═════ Data for processing
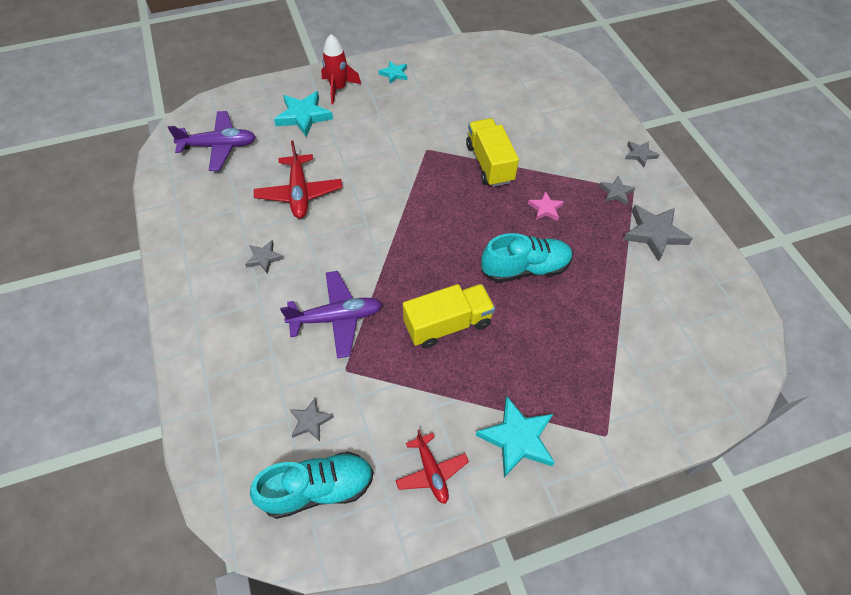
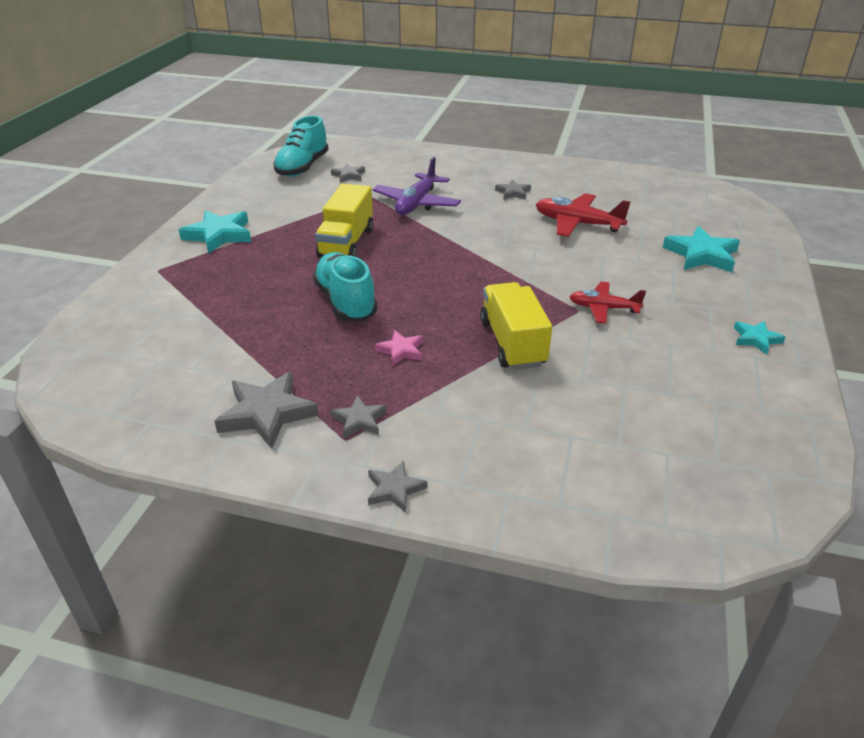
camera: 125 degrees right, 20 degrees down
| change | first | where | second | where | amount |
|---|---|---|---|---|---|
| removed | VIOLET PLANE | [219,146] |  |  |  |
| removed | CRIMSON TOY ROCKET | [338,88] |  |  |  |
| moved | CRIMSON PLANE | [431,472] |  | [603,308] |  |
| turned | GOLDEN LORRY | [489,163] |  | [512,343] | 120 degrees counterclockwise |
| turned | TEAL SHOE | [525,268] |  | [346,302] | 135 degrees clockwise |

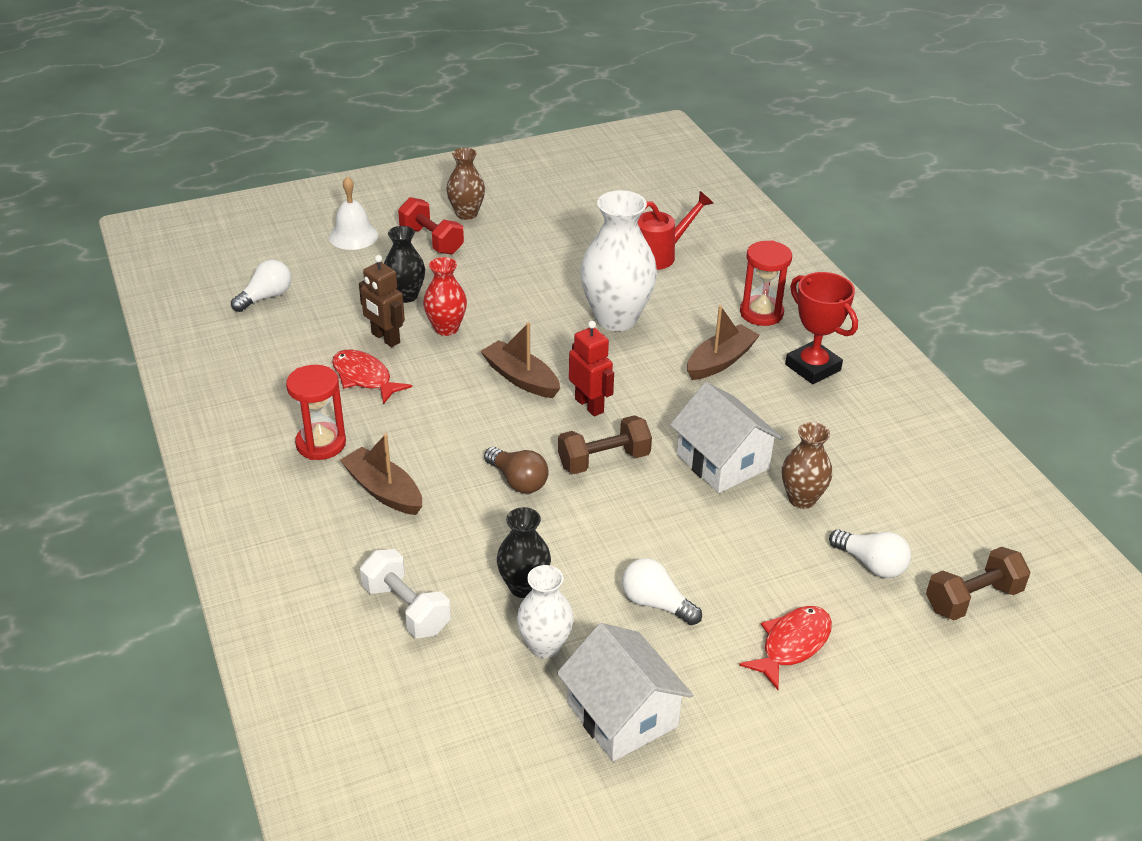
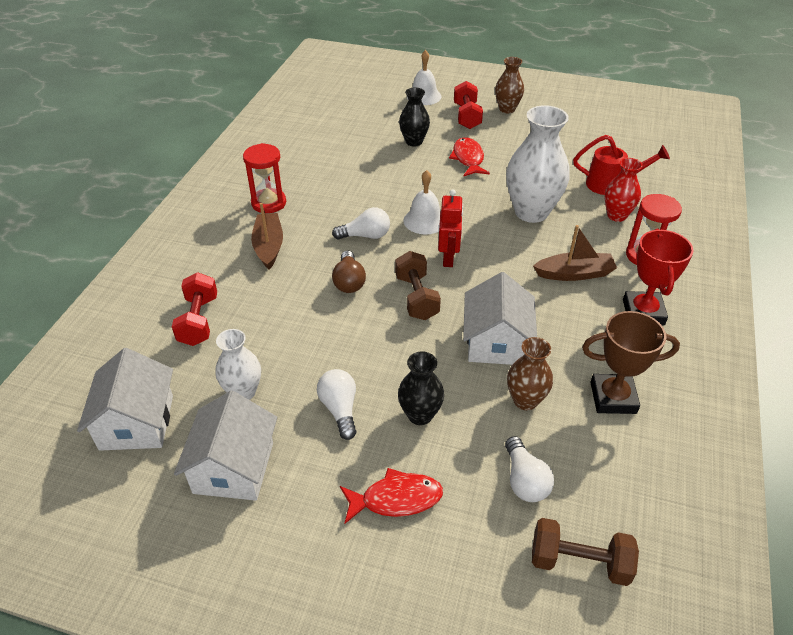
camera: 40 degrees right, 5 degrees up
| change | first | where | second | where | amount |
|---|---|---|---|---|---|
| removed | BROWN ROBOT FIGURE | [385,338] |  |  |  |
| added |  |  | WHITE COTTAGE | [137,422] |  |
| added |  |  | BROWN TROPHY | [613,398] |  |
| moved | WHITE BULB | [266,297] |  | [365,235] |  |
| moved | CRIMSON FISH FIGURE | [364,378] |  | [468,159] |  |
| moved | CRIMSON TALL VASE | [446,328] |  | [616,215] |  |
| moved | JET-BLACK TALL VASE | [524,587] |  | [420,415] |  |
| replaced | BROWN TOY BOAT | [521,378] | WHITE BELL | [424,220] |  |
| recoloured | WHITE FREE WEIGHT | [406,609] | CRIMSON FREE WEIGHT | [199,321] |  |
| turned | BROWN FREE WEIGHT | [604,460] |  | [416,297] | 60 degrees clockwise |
══════════
═════ Data for processing
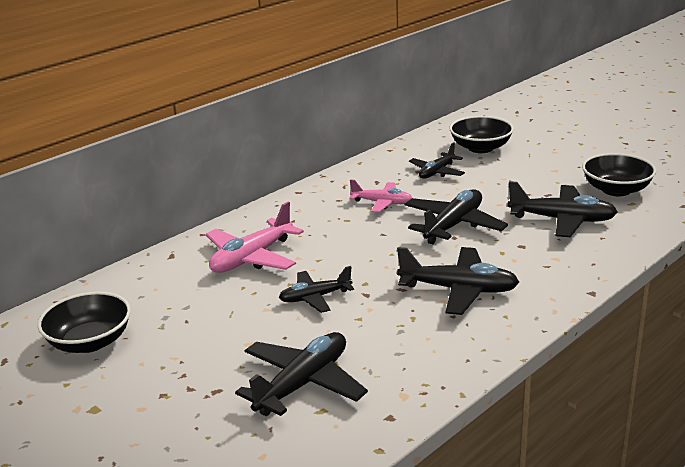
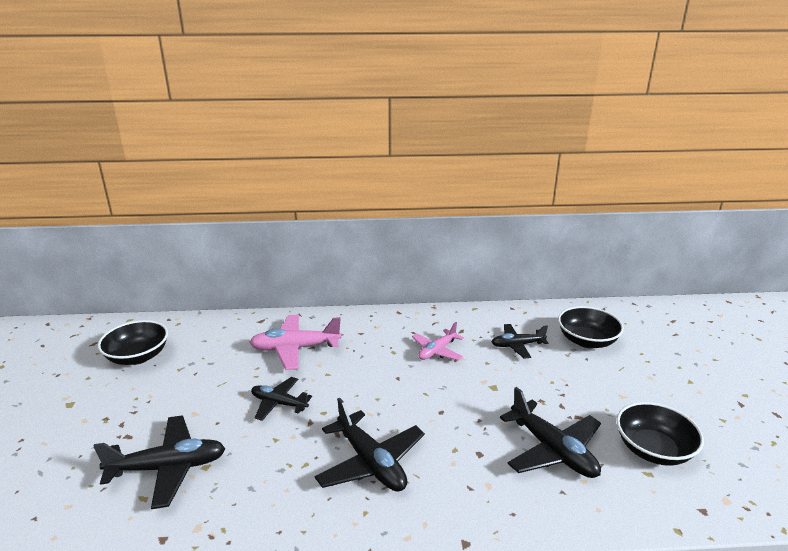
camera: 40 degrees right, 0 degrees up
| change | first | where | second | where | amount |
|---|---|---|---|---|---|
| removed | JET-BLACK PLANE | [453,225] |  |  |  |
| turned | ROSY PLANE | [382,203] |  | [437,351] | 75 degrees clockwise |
══════════
• Task objective: Using the entries above, output exactly the lines between the line holding "camera: 125 degrees right, 20 degrees down" and the line holding "degrees counterclockwise |", end lines included, and nothing more.

• Task solution:
camera: 125 degrees right, 20 degrees down
| change | first | where | second | where | amount |
|---|---|---|---|---|---|
| removed | VIOLET PLANE | [219,146] |  |  |  |
| removed | CRIMSON TOY ROCKET | [338,88] |  |  |  |
| moved | CRIMSON PLANE | [431,472] |  | [603,308] |  |
| turned | GOLDEN LORRY | [489,163] |  | [512,343] | 120 degrees counterclockwise |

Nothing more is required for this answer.